■ **Written problem**
Reproduce the lines below, swapping "Fukuoka" for "Osaka" wherever it occurs and leaving everything else unchanged.

■ **Source data**

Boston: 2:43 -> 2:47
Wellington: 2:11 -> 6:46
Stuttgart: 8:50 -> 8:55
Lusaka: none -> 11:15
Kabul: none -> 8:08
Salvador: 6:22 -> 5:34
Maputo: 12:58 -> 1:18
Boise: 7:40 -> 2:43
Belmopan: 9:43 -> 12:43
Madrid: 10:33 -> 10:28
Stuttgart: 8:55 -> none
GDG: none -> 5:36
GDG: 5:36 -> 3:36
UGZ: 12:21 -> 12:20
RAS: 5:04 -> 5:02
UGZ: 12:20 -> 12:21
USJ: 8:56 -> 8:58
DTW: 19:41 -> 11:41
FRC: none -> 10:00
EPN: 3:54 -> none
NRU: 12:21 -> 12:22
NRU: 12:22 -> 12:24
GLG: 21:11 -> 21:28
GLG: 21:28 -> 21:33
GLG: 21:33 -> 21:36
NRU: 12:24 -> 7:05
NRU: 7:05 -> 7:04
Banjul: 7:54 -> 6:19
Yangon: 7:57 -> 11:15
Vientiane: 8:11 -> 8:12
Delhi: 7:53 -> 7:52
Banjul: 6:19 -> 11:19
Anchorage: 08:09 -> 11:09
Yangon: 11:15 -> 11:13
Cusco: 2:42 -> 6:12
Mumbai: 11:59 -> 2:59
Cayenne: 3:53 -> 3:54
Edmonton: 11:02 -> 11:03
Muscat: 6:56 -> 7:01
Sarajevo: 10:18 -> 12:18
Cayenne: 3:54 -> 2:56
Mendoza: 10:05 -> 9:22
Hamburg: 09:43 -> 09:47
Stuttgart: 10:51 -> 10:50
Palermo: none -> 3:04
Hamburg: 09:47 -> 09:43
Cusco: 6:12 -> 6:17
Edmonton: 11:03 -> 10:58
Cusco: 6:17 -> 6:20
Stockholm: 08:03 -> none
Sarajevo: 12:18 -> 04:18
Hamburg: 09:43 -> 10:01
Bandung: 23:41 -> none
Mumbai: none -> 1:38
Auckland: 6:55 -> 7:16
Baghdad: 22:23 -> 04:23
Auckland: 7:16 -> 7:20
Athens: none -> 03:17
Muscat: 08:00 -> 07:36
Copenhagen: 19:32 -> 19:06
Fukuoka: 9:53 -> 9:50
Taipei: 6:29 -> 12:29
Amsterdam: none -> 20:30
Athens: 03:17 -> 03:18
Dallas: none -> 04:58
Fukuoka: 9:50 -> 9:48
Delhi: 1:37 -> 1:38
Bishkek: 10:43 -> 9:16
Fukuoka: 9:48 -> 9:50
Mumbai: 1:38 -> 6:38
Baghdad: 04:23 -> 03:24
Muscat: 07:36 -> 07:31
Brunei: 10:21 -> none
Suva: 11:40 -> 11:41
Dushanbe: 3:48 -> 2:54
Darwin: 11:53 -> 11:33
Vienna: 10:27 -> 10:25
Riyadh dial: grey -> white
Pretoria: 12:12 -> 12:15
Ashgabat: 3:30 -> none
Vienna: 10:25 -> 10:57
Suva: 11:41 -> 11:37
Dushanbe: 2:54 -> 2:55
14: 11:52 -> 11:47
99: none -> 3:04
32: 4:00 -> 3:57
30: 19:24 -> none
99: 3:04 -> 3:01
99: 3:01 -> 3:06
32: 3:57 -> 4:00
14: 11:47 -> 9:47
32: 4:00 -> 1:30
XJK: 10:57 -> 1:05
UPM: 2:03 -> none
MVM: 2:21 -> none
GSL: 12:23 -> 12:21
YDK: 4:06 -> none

■ **Completed task**
Boston: 2:43 -> 2:47
Wellington: 2:11 -> 6:46
Stuttgart: 8:50 -> 8:55
Lusaka: none -> 11:15
Kabul: none -> 8:08
Salvador: 6:22 -> 5:34
Maputo: 12:58 -> 1:18
Boise: 7:40 -> 2:43
Belmopan: 9:43 -> 12:43
Madrid: 10:33 -> 10:28
Stuttgart: 8:55 -> none
GDG: none -> 5:36
GDG: 5:36 -> 3:36
UGZ: 12:21 -> 12:20
RAS: 5:04 -> 5:02
UGZ: 12:20 -> 12:21
USJ: 8:56 -> 8:58
DTW: 19:41 -> 11:41
FRC: none -> 10:00
EPN: 3:54 -> none
NRU: 12:21 -> 12:22
NRU: 12:22 -> 12:24
GLG: 21:11 -> 21:28
GLG: 21:28 -> 21:33
GLG: 21:33 -> 21:36
NRU: 12:24 -> 7:05
NRU: 7:05 -> 7:04
Banjul: 7:54 -> 6:19
Yangon: 7:57 -> 11:15
Vientiane: 8:11 -> 8:12
Delhi: 7:53 -> 7:52
Banjul: 6:19 -> 11:19
Anchorage: 08:09 -> 11:09
Yangon: 11:15 -> 11:13
Cusco: 2:42 -> 6:12
Mumbai: 11:59 -> 2:59
Cayenne: 3:53 -> 3:54
Edmonton: 11:02 -> 11:03
Muscat: 6:56 -> 7:01
Sarajevo: 10:18 -> 12:18
Cayenne: 3:54 -> 2:56
Mendoza: 10:05 -> 9:22
Hamburg: 09:43 -> 09:47
Stuttgart: 10:51 -> 10:50
Palermo: none -> 3:04
Hamburg: 09:47 -> 09:43
Cusco: 6:12 -> 6:17
Edmonton: 11:03 -> 10:58
Cusco: 6:17 -> 6:20
Stockholm: 08:03 -> none
Sarajevo: 12:18 -> 04:18
Hamburg: 09:43 -> 10:01
Bandung: 23:41 -> none
Mumbai: none -> 1:38
Auckland: 6:55 -> 7:16
Baghdad: 22:23 -> 04:23
Auckland: 7:16 -> 7:20
Athens: none -> 03:17
Muscat: 08:00 -> 07:36
Copenhagen: 19:32 -> 19:06
Osaka: 9:53 -> 9:50
Taipei: 6:29 -> 12:29
Amsterdam: none -> 20:30
Athens: 03:17 -> 03:18
Dallas: none -> 04:58
Osaka: 9:50 -> 9:48
Delhi: 1:37 -> 1:38
Bishkek: 10:43 -> 9:16
Osaka: 9:48 -> 9:50
Mumbai: 1:38 -> 6:38
Baghdad: 04:23 -> 03:24
Muscat: 07:36 -> 07:31
Brunei: 10:21 -> none
Suva: 11:40 -> 11:41
Dushanbe: 3:48 -> 2:54
Darwin: 11:53 -> 11:33
Vienna: 10:27 -> 10:25
Riyadh dial: grey -> white
Pretoria: 12:12 -> 12:15
Ashgabat: 3:30 -> none
Vienna: 10:25 -> 10:57
Suva: 11:41 -> 11:37
Dushanbe: 2:54 -> 2:55
14: 11:52 -> 11:47
99: none -> 3:04
32: 4:00 -> 3:57
30: 19:24 -> none
99: 3:04 -> 3:01
99: 3:01 -> 3:06
32: 3:57 -> 4:00
14: 11:47 -> 9:47
32: 4:00 -> 1:30
XJK: 10:57 -> 1:05
UPM: 2:03 -> none
MVM: 2:21 -> none
GSL: 12:23 -> 12:21
YDK: 4:06 -> none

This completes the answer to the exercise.